(Stored entries)
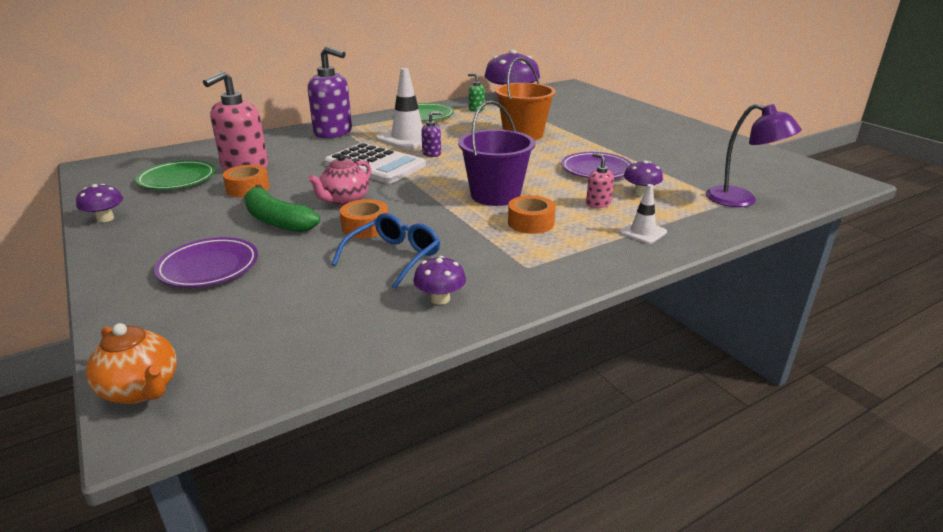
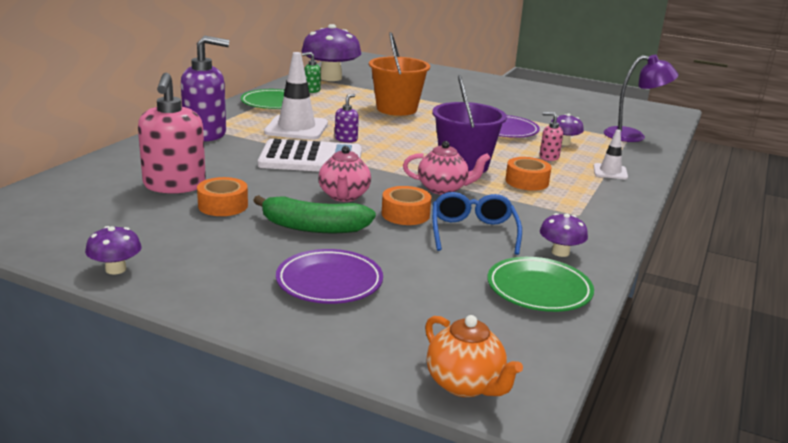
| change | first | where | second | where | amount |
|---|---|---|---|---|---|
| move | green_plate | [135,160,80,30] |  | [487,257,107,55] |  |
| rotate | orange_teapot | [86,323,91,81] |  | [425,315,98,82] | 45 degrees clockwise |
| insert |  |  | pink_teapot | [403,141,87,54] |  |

**WHAT TO WORK ON**
Give back exactly the lines from the line containing "degrees clockwise |" to the end of the entries, and no other lines.

**EXPECTED OUTPUT**
| rotate | orange_teapot | [86,323,91,81] |  | [425,315,98,82] | 45 degrees clockwise |
| insert |  |  | pink_teapot | [403,141,87,54] |  |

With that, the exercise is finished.